___ SOURCE MATERIAL

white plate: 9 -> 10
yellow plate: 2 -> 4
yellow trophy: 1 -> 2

______
___ SOURCE MATERIAL

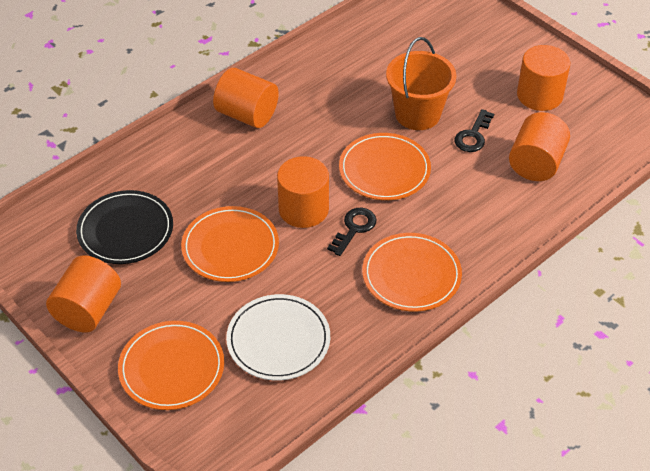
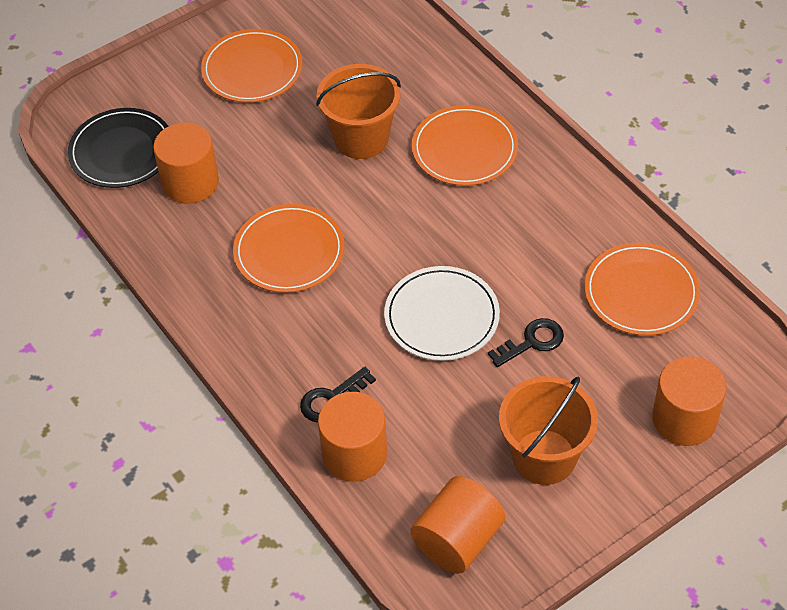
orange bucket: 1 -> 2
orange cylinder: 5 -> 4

______

=== YOUR GOAL ===
Check each line of the material above for the word "orange", then state how many lines hold it. Only the number.

=== EXERCISE SOLUTION ===
2